Directions for this task: Within the entries below, find the portion that opens with the line containing "yellow goblet <725" and closes with the line containing "- → brown nut <252 206 294 231>". Retype that portion exactly and only.

Records for the exercise:
—————
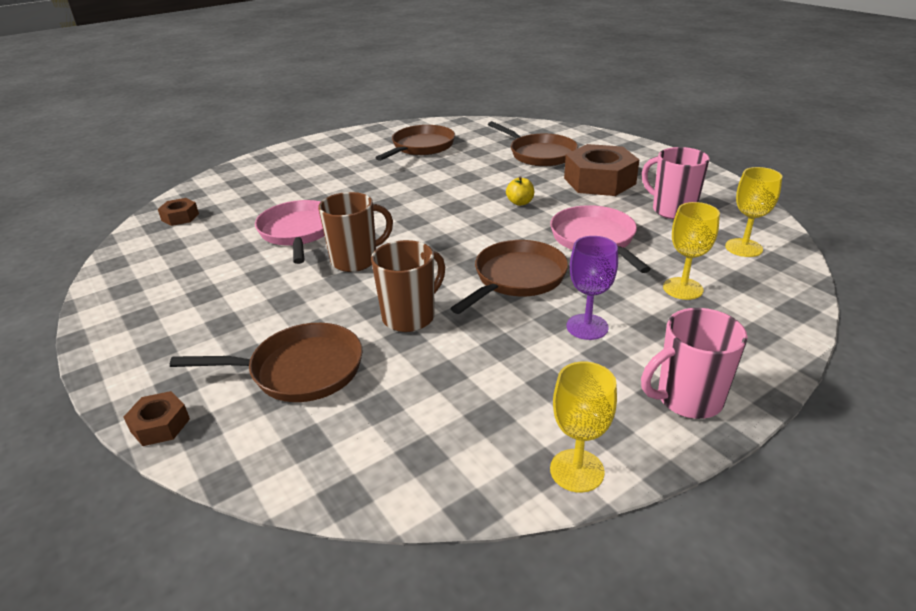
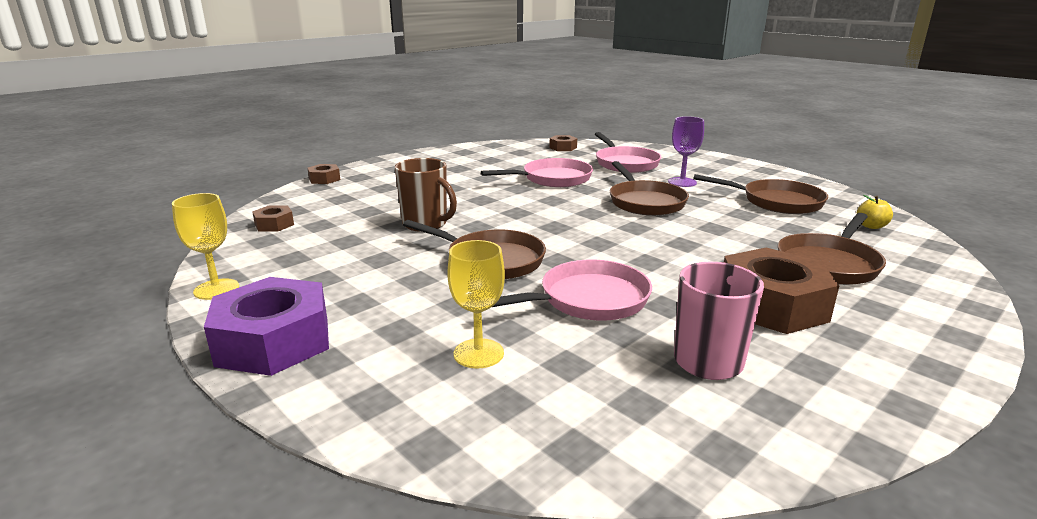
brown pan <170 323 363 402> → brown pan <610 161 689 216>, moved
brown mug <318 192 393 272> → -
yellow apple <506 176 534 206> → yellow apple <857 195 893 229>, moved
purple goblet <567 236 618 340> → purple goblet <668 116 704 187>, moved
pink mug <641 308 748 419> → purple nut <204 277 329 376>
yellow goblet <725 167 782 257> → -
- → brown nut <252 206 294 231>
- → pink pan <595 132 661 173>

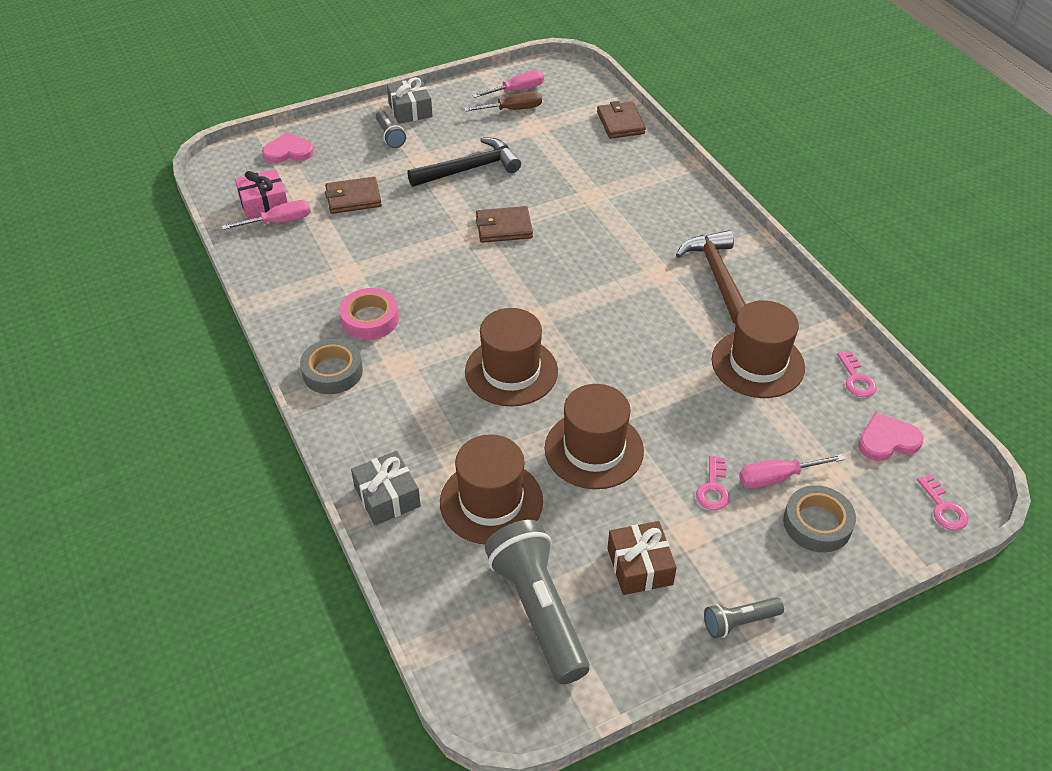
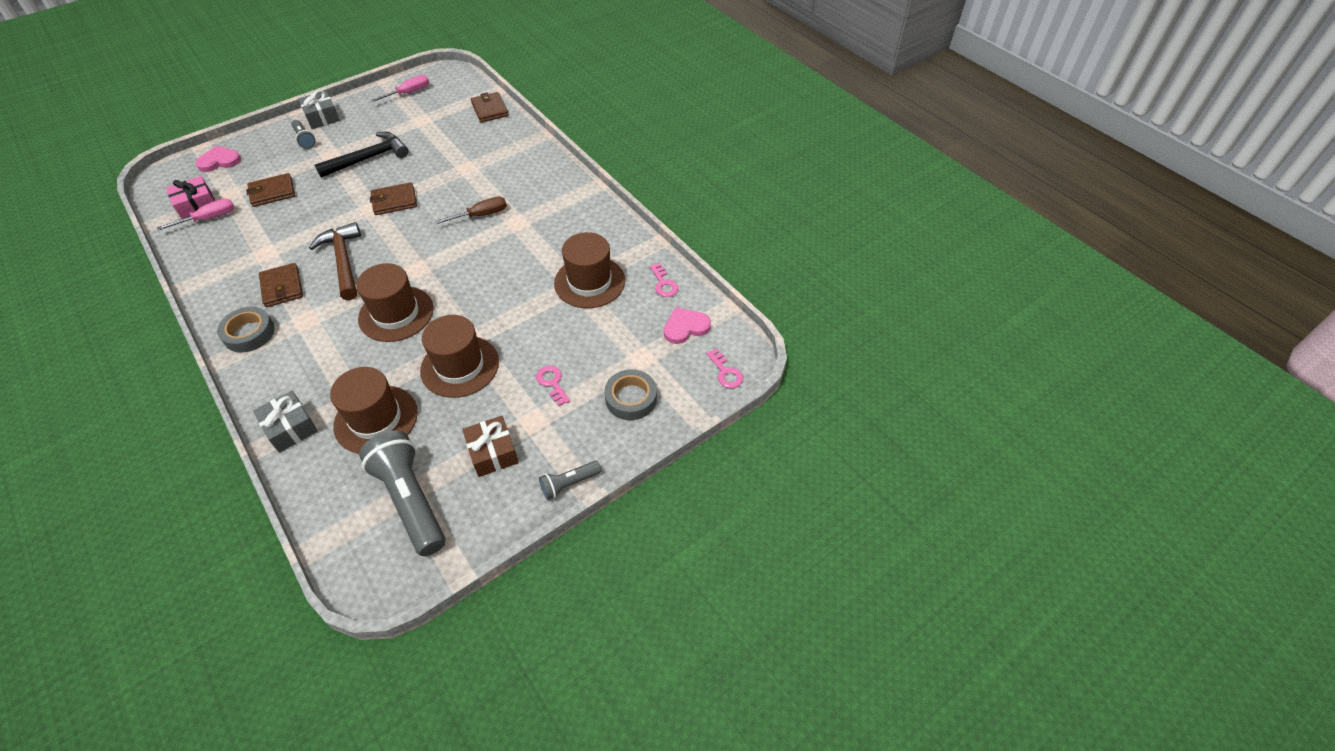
pink tape <339 288 399 340> → brown wallet <259 263 303 307>
brown screwdriver <464 91 542 112> → brown screwdriver <436 196 507 224>, moved
brown hammer <676 230 746 324> → brown hammer <309 222 361 300>, moved
pink key <696 456 730 510> → pink key <536 366 570 406>, 150 degrees clockwise
pink screwdriver <739 454 845 488> → -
—————
Answer for the task:
yellow goblet <725 167 782 257> → -
- → brown nut <252 206 294 231>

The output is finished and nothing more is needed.